> **PROBLEM DESCRIPTION**
When you output the records, match them exactly and omit any picture they include.

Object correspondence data
□ □ □ □ □ □ □

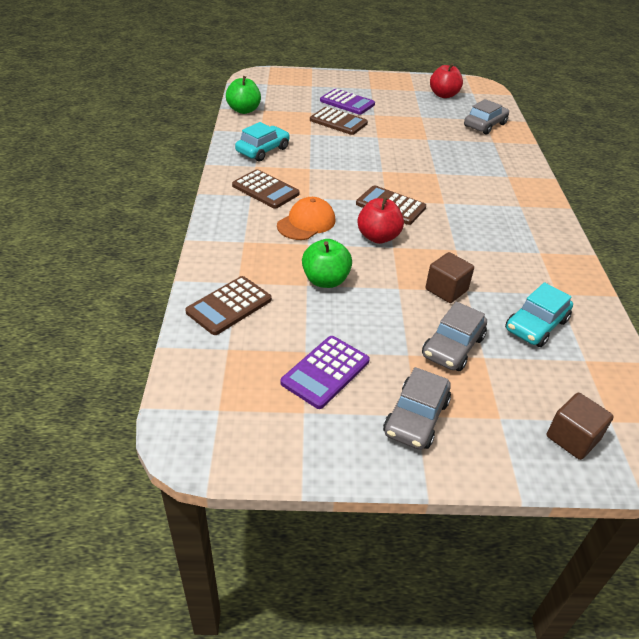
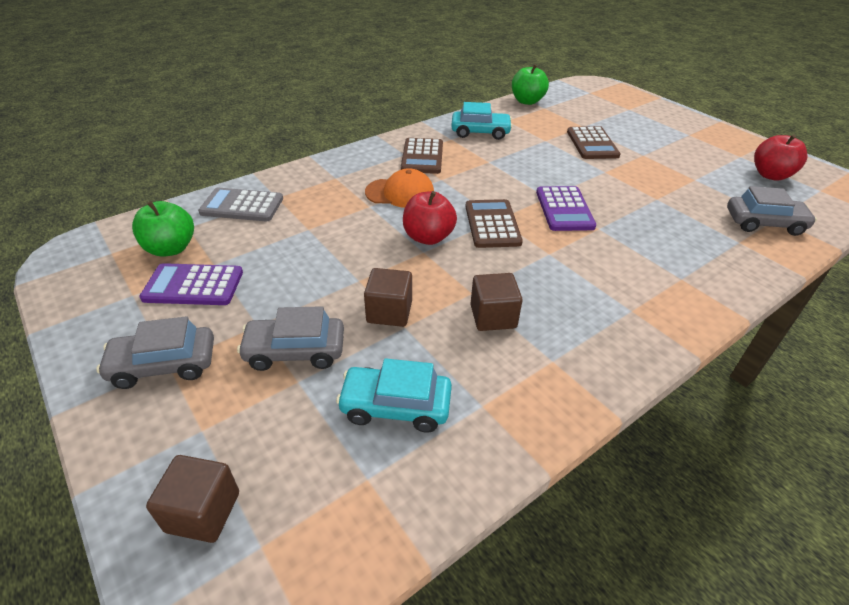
camera: 55 degrees right, 0 degrees up
(229, 306) = (242, 206): brown calculator -> grey calculator
(325, 280) = (324, 235): green apple -> green apple (171, 248)
(347, 103) = (635, 134): purple calculator -> purple calculator (564, 209)
(486, 253) = (493, 316): none -> brown cube

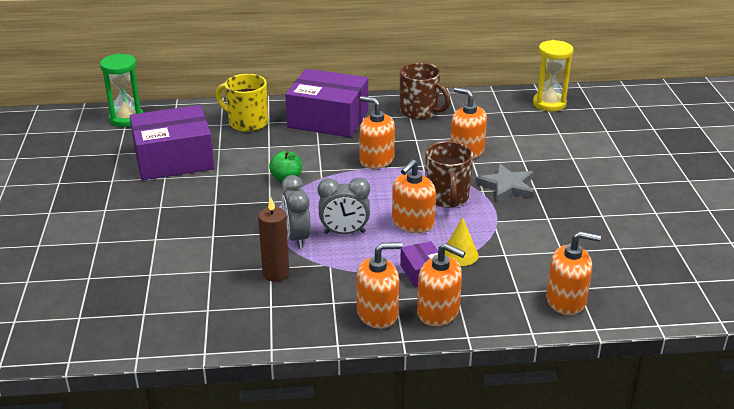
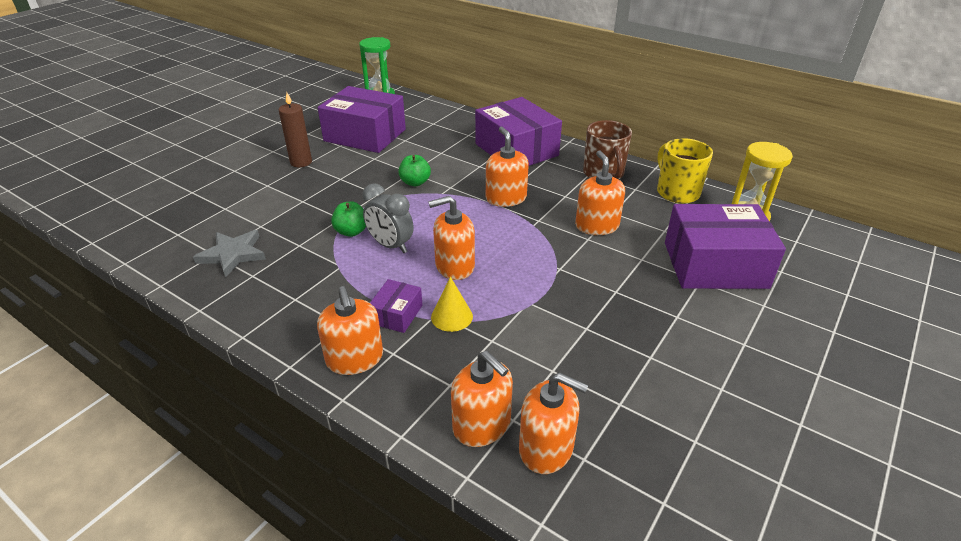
camera: 40 degrees right, 5 degrees up
(247, 123) = (452, 129): yellow mug -> yellow mug (677, 192)
(276, 273) = (295, 252): brown candle -> brown candle (301, 162)
(297, 238) = (351, 231): grey clock -> green apple
(377, 313) = (309, 329): orange soap dispenser -> orange soap dispenser (546, 448)
(447, 198) = (517, 259): brown mug -> none
(507, 186) = (589, 275): grey star -> grey star (233, 254)
(568, 144) = (715, 265): none -> purple box

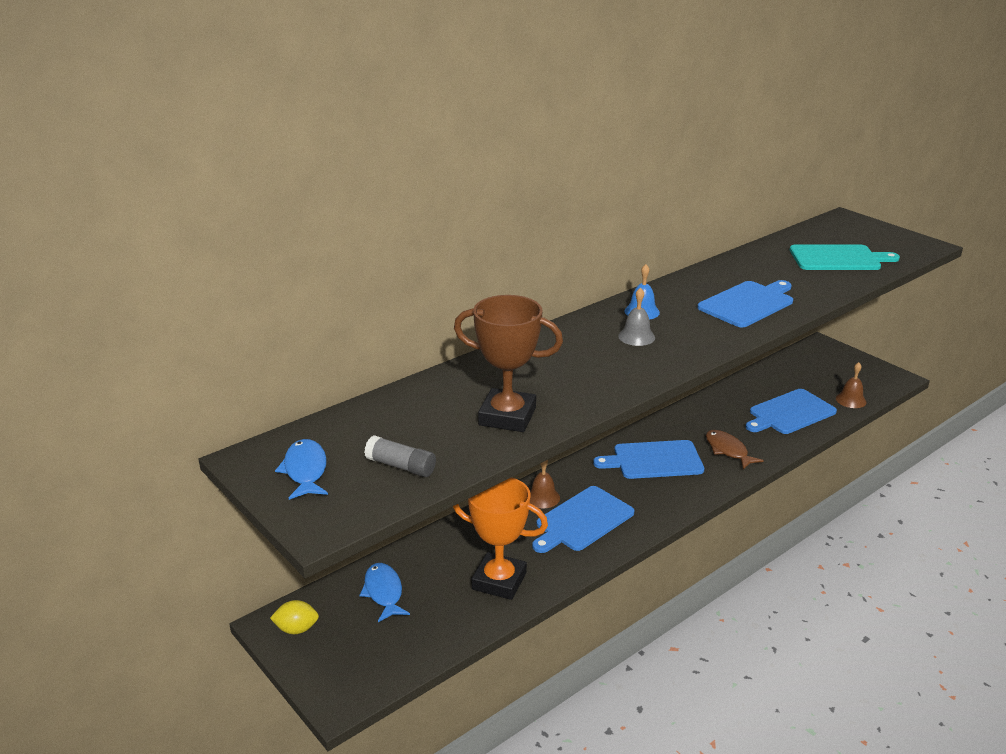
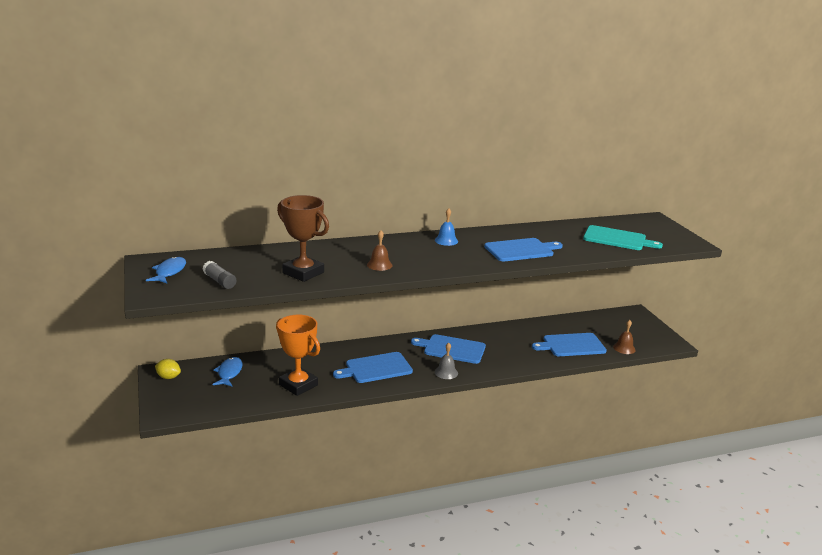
camera: 20 degrees right, 5 degrees down
(543, 497) = (363, 351): brown bell -> brown bell (379, 265)
(636, 336) = (427, 252): grey bell -> grey bell (446, 372)
(728, 450) = (507, 355): brown fish -> none

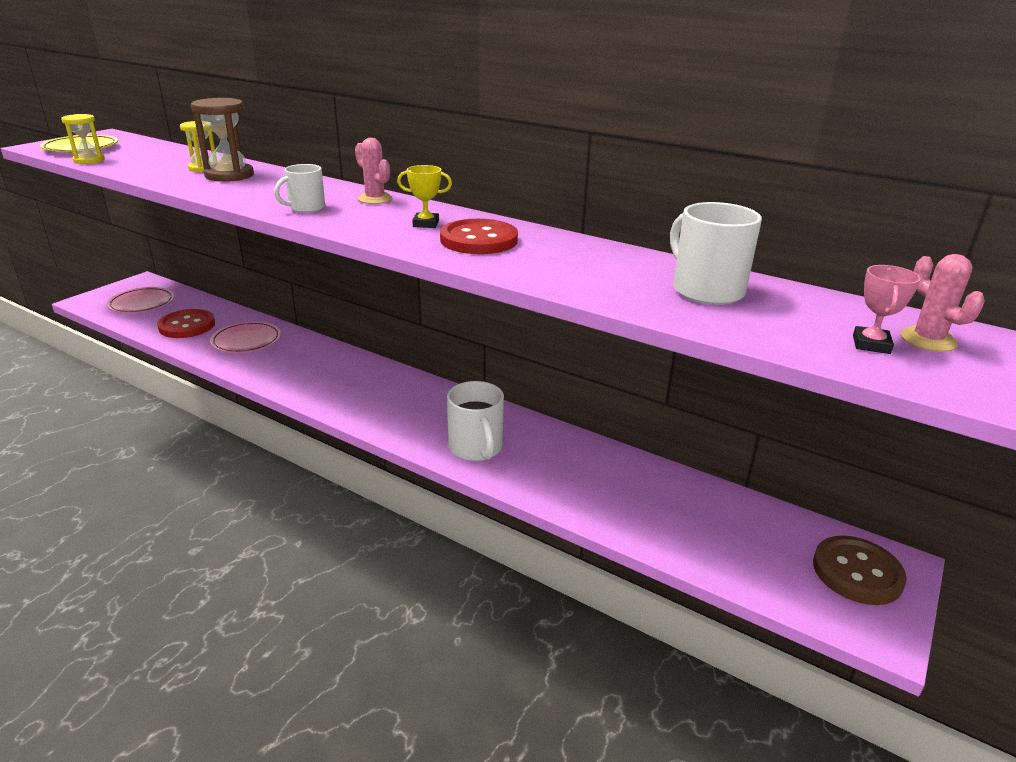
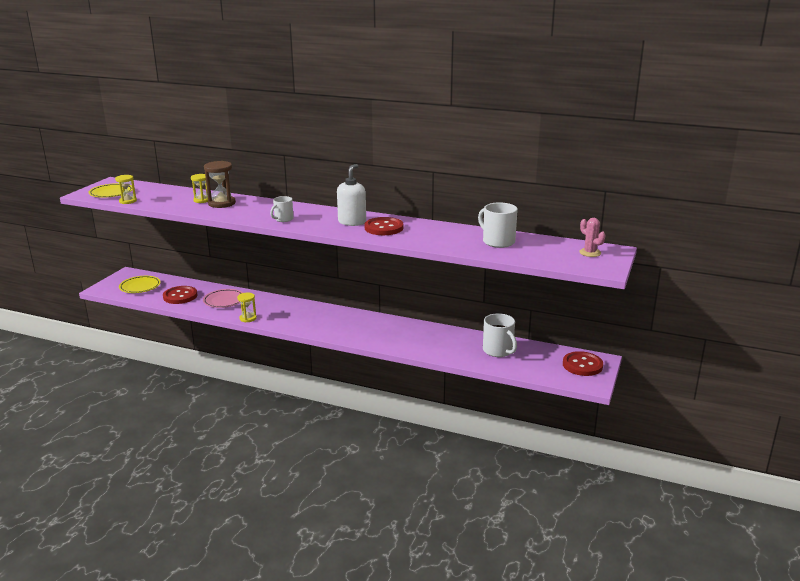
camera: 10 degrees left, 5 degrees down
(142, 304) = (140, 287): pink plate -> yellow plate
(263, 377) = (248, 318): none -> yellow hourglass
(375, 199) = (315, 210): pink cactus -> none
(426, 224) = (352, 222): yellow trophy -> white soap dispenser
(476, 448) = (386, 338): white mug -> white mug (498, 351)
(857, 572) = (582, 365): brown button -> red button
(871, 344) = (567, 257): pink trophy -> none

□ □ □ □ □ □ □

> **REPLY**
camera: 55 degrees right, 0 degrees up
(229, 306) = (242, 206): brown calculator -> grey calculator
(325, 280) = (324, 235): green apple -> green apple (171, 248)
(347, 103) = (635, 134): purple calculator -> purple calculator (564, 209)
(486, 253) = (493, 316): none -> brown cube

camera: 40 degrees right, 5 degrees up
(247, 123) = (452, 129): yellow mug -> yellow mug (677, 192)
(276, 273) = (295, 252): brown candle -> brown candle (301, 162)
(297, 238) = (351, 231): grey clock -> green apple
(377, 313) = (309, 329): orange soap dispenser -> orange soap dispenser (546, 448)
(447, 198) = (517, 259): brown mug -> none
(507, 186) = (589, 275): grey star -> grey star (233, 254)
(568, 144) = (715, 265): none -> purple box

camera: 20 degrees right, 5 degrees down
(543, 497) = (363, 351): brown bell -> brown bell (379, 265)
(636, 336) = (427, 252): grey bell -> grey bell (446, 372)
(728, 450) = (507, 355): brown fish -> none

camera: 10 degrees left, 5 degrees down
(142, 304) = (140, 287): pink plate -> yellow plate
(263, 377) = (248, 318): none -> yellow hourglass
(375, 199) = (315, 210): pink cactus -> none
(426, 224) = (352, 222): yellow trophy -> white soap dispenser
(476, 448) = (386, 338): white mug -> white mug (498, 351)
(857, 572) = (582, 365): brown button -> red button
(871, 344) = (567, 257): pink trophy -> none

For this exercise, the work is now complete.